* Collected data
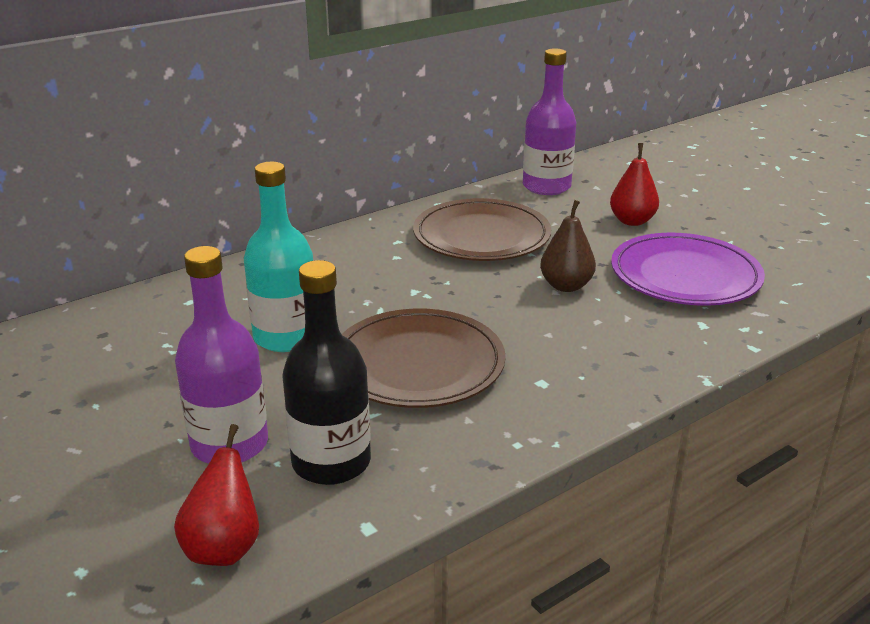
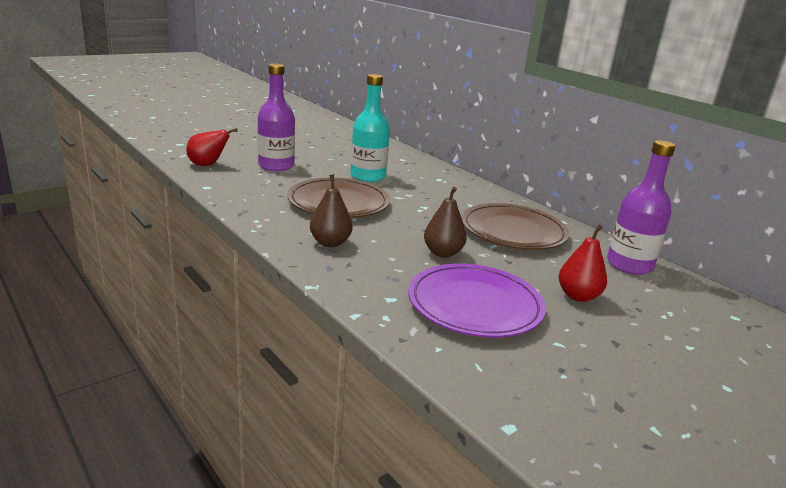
camera: 85 degrees right, 5 degrees down
(331, 462) = (256, 182): black bottle -> none
(573, 368) = (330, 243): none -> brown pear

* Task to complete
In your copy, the listing above should appear word for word, with no images.

* Task solution
camera: 85 degrees right, 5 degrees down
(331, 462) = (256, 182): black bottle -> none
(573, 368) = (330, 243): none -> brown pear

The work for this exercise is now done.